◆ Exercise goal ◆
Repeat, word for word, each of the records shown below, without their pictures.

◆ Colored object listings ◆
= Beginning of Section =

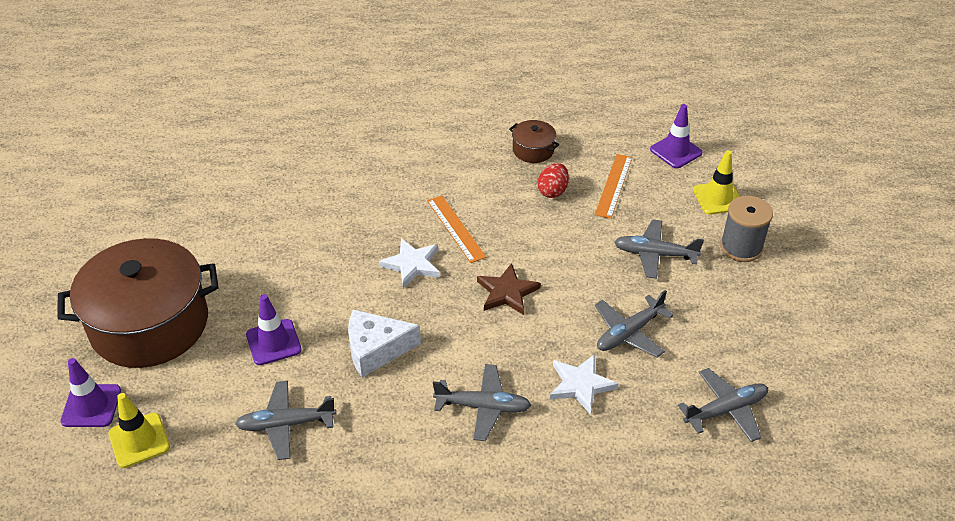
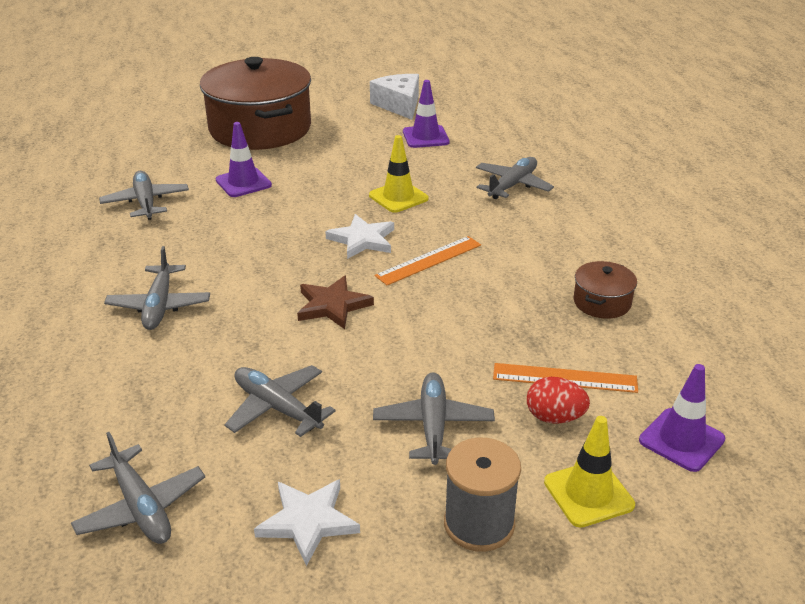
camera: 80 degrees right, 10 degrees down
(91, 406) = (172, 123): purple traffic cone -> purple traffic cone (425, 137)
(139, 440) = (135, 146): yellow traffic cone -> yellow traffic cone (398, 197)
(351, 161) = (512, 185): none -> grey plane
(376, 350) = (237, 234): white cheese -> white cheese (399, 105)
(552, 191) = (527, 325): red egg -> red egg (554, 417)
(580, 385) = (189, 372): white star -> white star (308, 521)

= End of Section =

◆ Result ◆
camera: 80 degrees right, 10 degrees down
(91, 406) = (172, 123): purple traffic cone -> purple traffic cone (425, 137)
(139, 440) = (135, 146): yellow traffic cone -> yellow traffic cone (398, 197)
(351, 161) = (512, 185): none -> grey plane
(376, 350) = (237, 234): white cheese -> white cheese (399, 105)
(552, 191) = (527, 325): red egg -> red egg (554, 417)
(580, 385) = (189, 372): white star -> white star (308, 521)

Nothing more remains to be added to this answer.